Exercise objective: The answer is to be an exact copy of the lines below running from the line with "brown ball [142,258,201,315]" down to the line with "none -> blue cube [542,329,608,404]", both ends included, and nothing more.

Records for the task:
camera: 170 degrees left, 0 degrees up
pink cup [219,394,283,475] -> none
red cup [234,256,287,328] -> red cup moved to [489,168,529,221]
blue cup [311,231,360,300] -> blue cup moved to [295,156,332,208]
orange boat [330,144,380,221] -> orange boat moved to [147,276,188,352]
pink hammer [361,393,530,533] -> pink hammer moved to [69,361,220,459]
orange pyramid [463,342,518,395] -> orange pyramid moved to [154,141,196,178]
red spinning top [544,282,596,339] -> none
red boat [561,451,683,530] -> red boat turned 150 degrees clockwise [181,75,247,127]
--
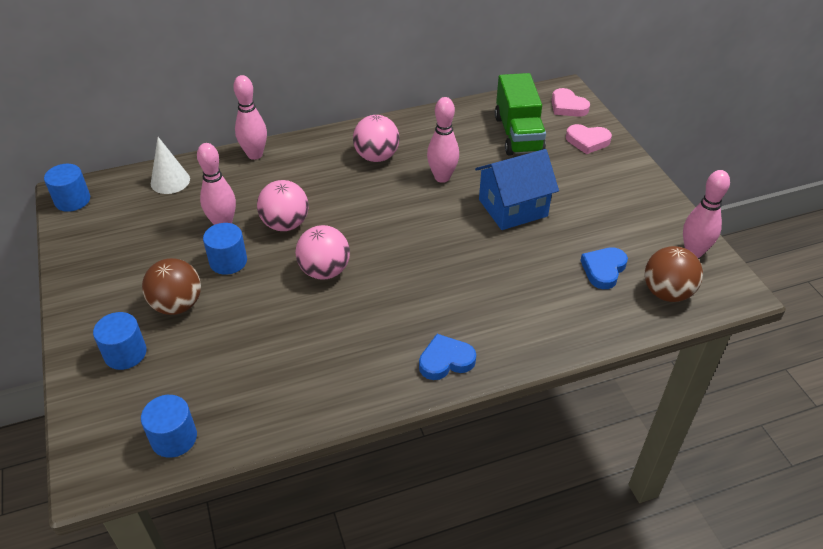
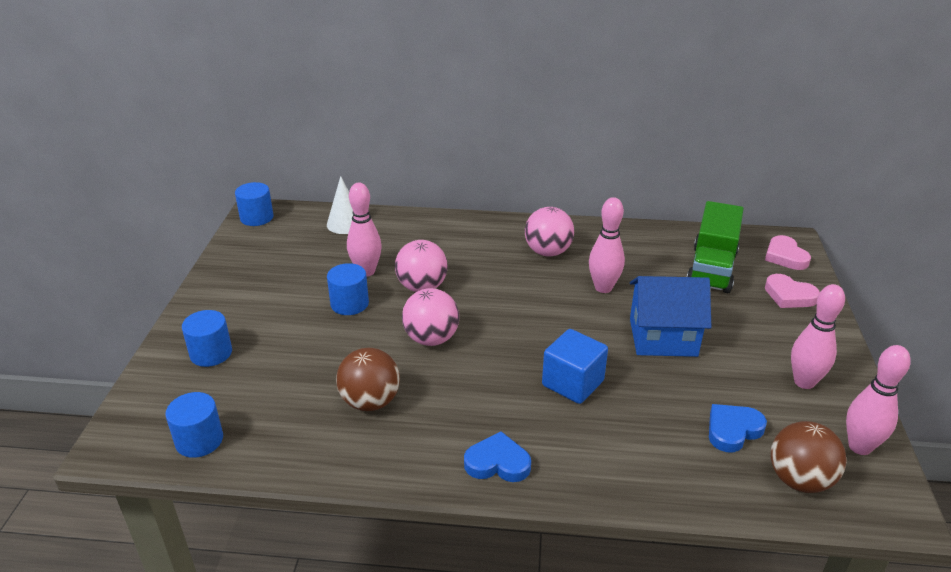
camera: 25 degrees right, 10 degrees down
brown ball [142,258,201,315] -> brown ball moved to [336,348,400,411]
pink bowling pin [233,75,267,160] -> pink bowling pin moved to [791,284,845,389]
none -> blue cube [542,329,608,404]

Result:
brown ball [142,258,201,315] -> brown ball moved to [336,348,400,411]
pink bowling pin [233,75,267,160] -> pink bowling pin moved to [791,284,845,389]
none -> blue cube [542,329,608,404]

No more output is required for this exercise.